# [Task details]
Below are records. Copy every line with "button" in it.

# [Provided entries]
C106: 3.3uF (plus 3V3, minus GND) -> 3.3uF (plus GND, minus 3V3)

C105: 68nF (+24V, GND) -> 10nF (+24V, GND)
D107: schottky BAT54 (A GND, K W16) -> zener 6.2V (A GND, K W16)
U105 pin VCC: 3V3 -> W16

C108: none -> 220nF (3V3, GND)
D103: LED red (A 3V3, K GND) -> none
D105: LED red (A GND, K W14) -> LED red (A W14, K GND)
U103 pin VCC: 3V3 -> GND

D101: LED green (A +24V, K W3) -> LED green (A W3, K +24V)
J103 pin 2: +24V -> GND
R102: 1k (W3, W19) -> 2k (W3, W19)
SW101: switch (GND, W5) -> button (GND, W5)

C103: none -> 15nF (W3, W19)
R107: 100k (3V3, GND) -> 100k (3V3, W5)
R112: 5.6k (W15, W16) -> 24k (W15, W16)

* * *

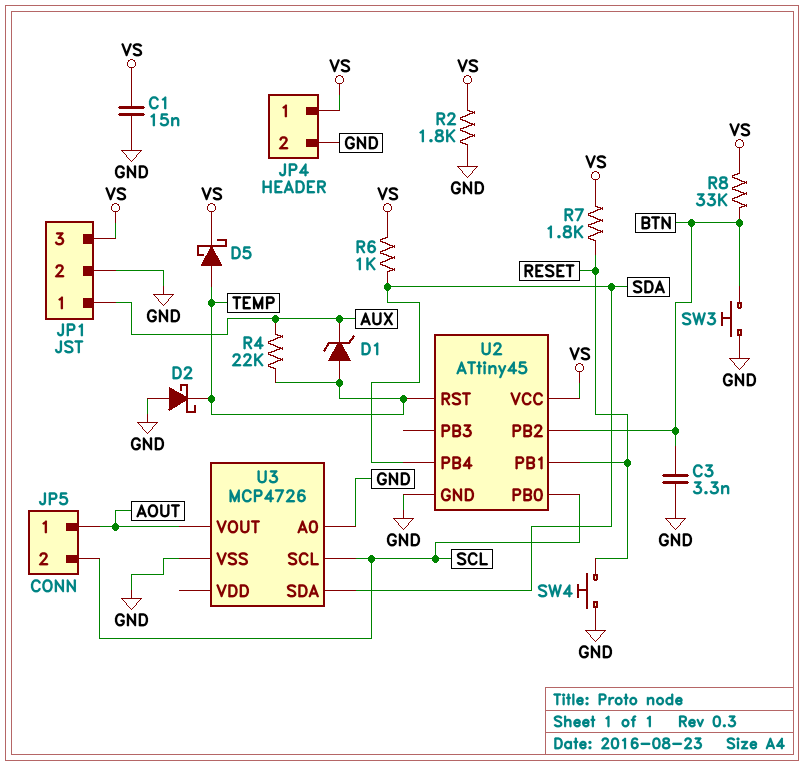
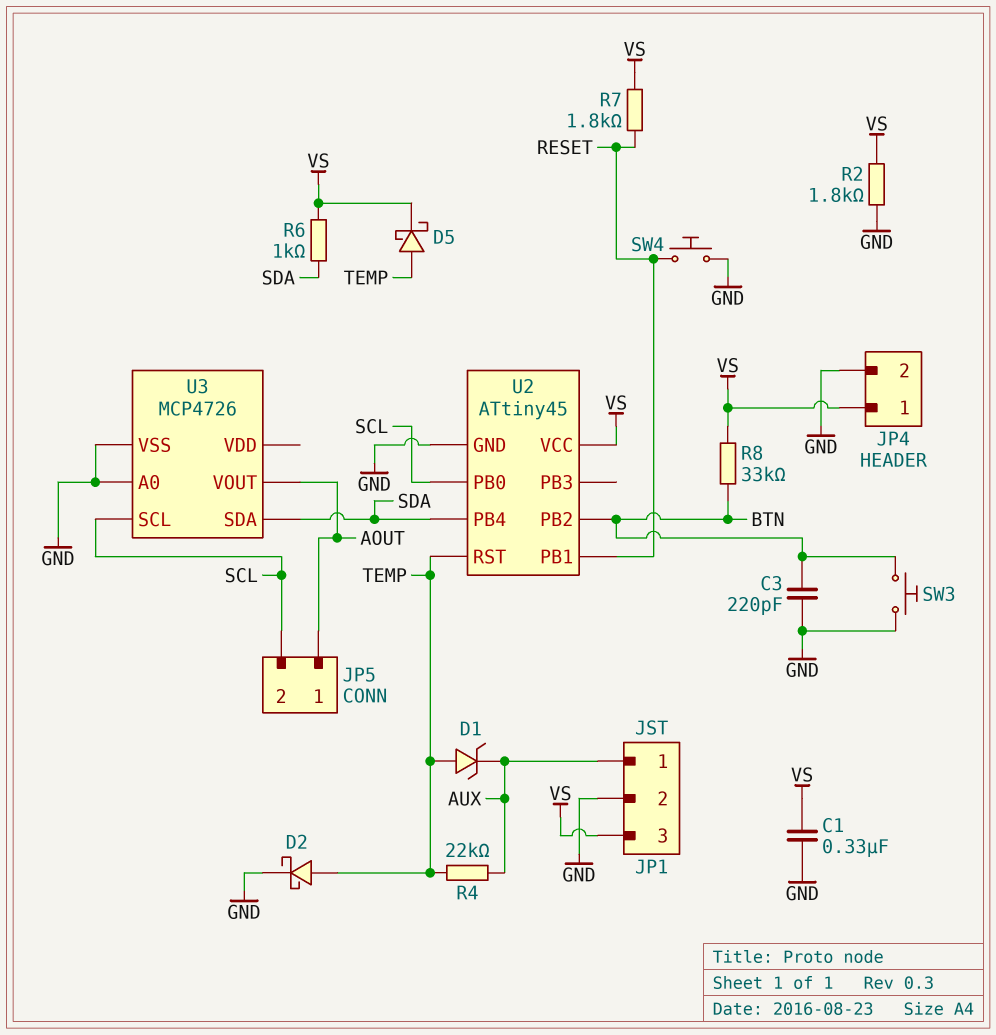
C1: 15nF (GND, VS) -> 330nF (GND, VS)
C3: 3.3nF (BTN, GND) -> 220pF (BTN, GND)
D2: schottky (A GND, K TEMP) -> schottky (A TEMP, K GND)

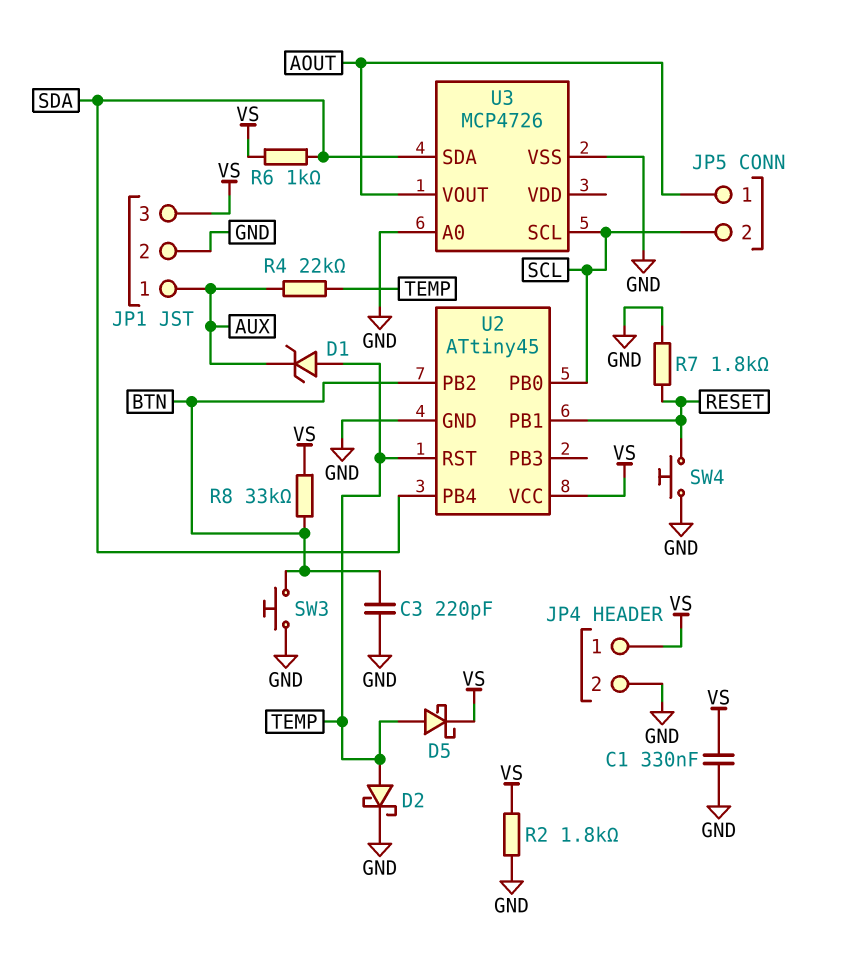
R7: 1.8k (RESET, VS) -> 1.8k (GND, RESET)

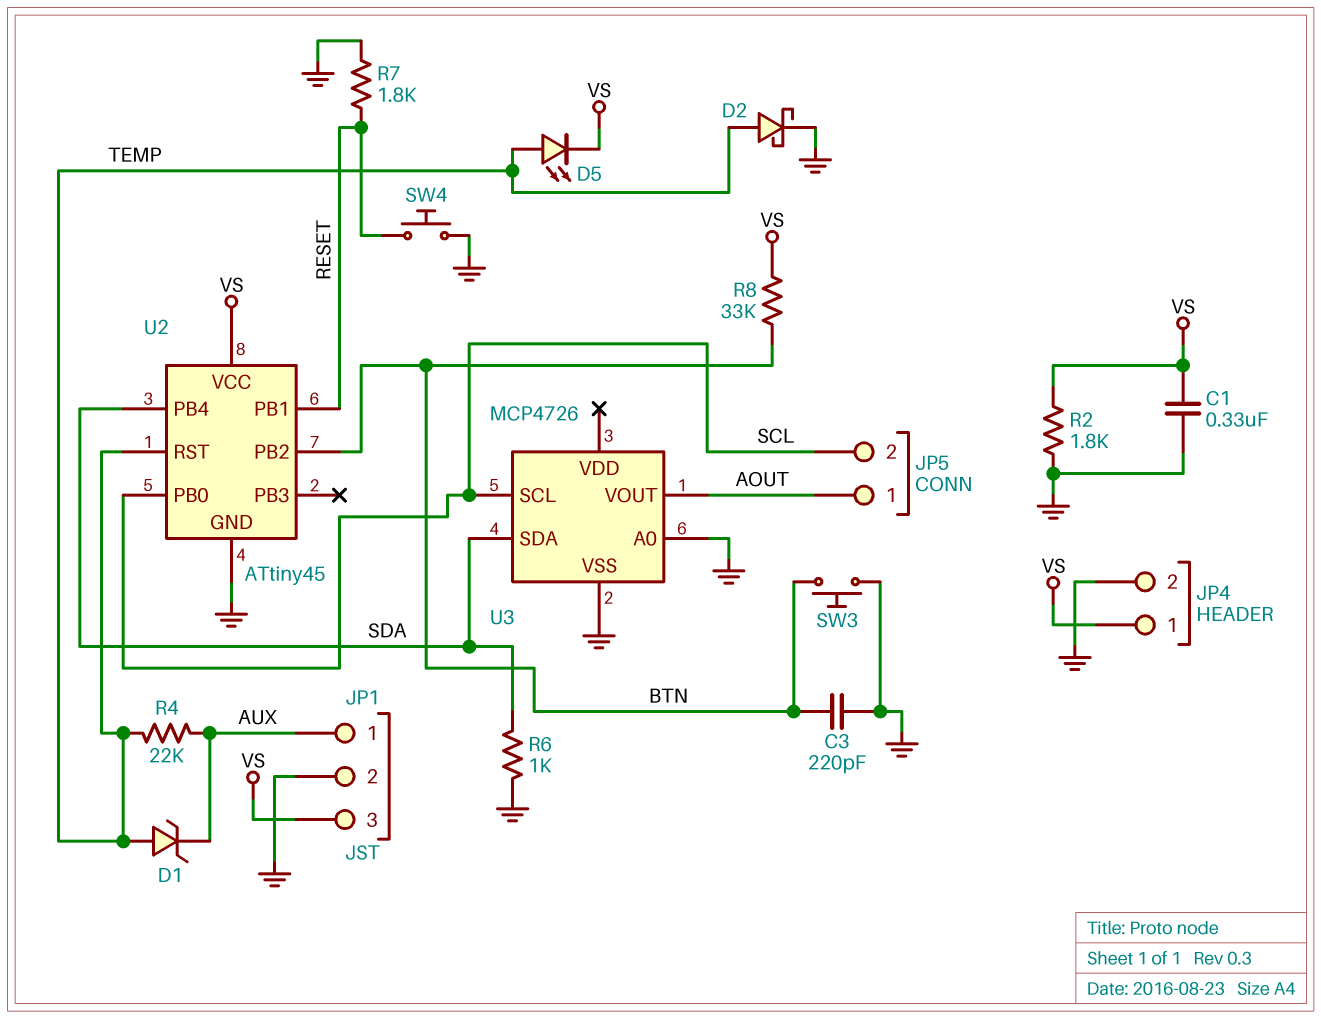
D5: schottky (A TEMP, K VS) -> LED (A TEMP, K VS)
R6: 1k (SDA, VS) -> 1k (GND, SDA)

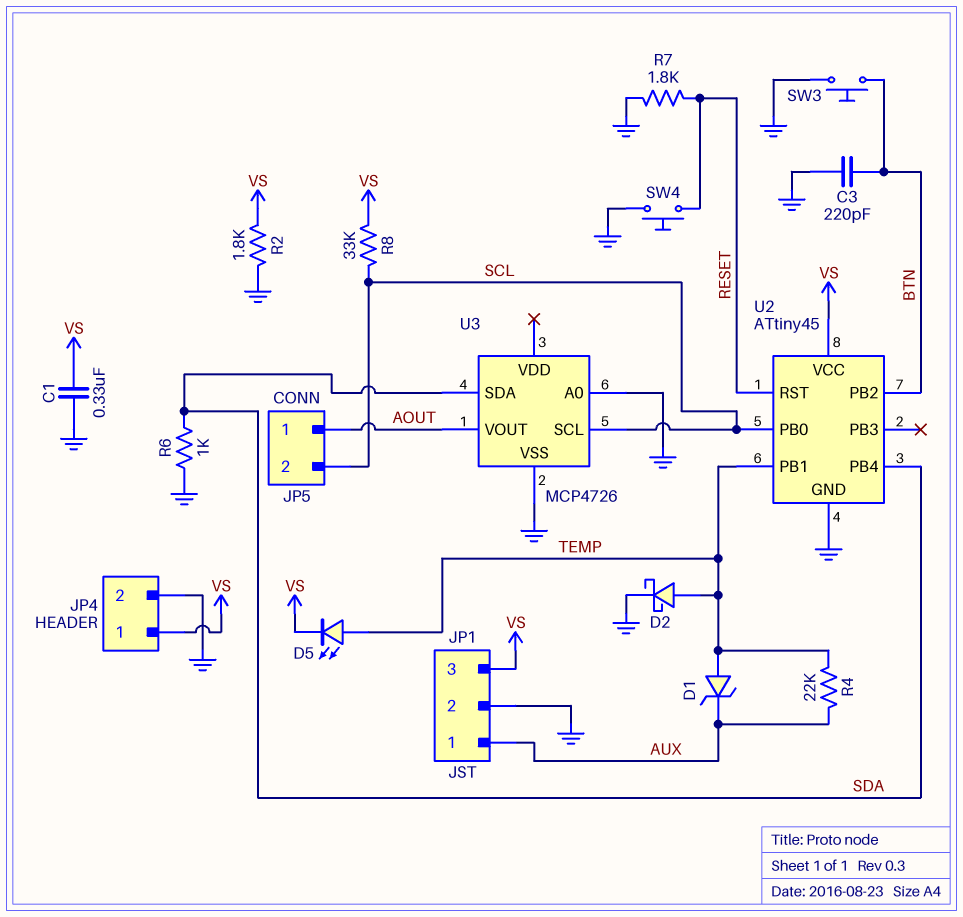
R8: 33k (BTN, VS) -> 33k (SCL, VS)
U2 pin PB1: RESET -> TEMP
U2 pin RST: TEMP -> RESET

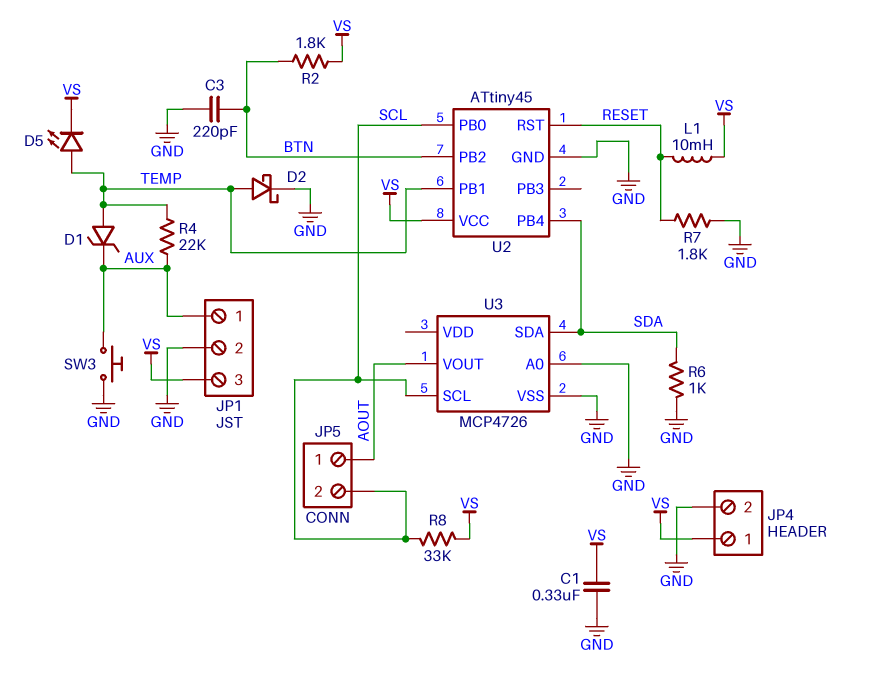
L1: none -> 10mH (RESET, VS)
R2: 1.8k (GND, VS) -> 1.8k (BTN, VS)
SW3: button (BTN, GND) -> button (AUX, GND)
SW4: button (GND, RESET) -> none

# [Answer to this task]
SW101: switch (GND, W5) -> button (GND, W5)
SW3: button (BTN, GND) -> button (AUX, GND)
SW4: button (GND, RESET) -> none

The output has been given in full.